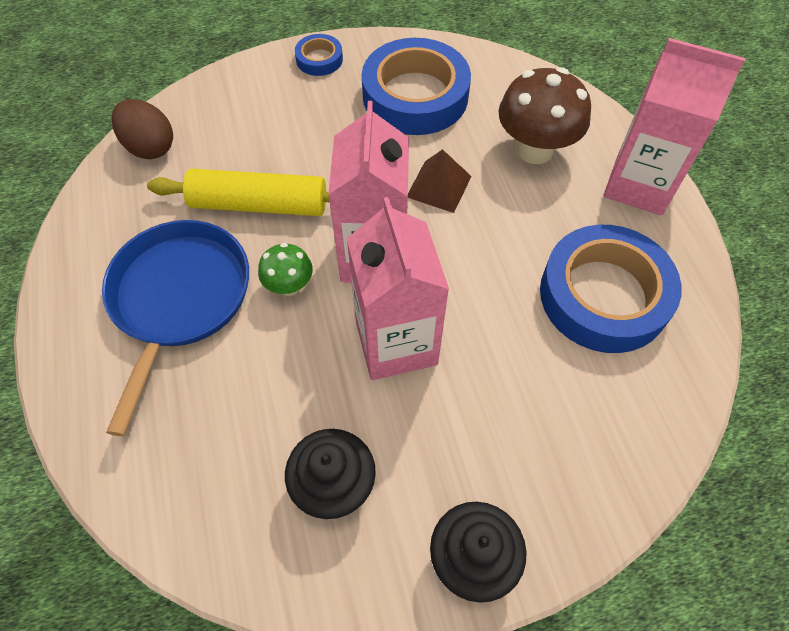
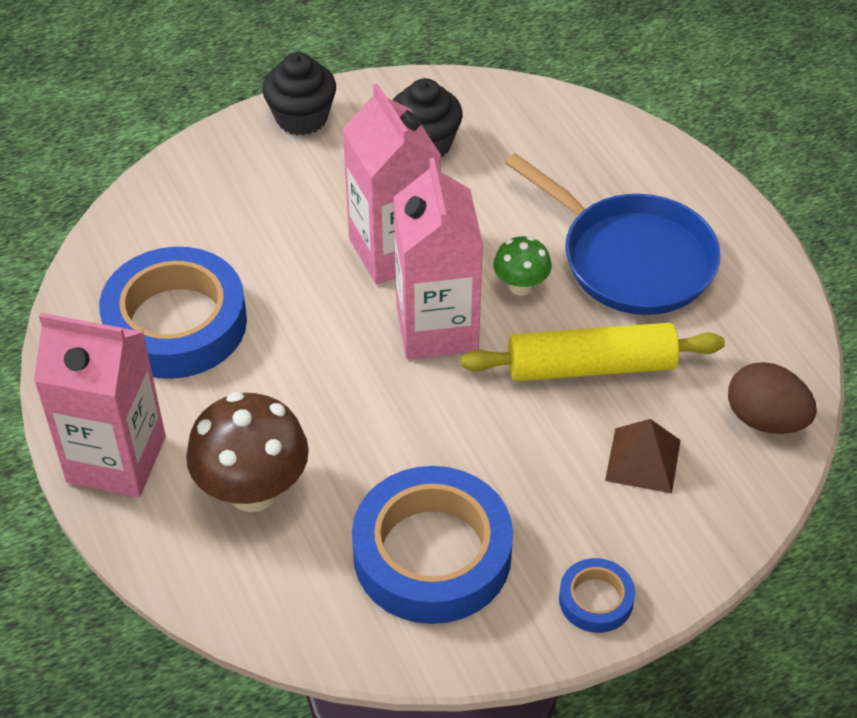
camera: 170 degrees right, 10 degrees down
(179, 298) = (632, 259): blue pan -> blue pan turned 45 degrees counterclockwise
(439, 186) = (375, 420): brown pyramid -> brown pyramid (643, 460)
■ ■ ■
**Work task:**
Every line from the data above that contains "degrees" must appear in the answer.

**Answer to this task:**
camera: 170 degrees right, 10 degrees down
(179, 298) = (632, 259): blue pan -> blue pan turned 45 degrees counterclockwise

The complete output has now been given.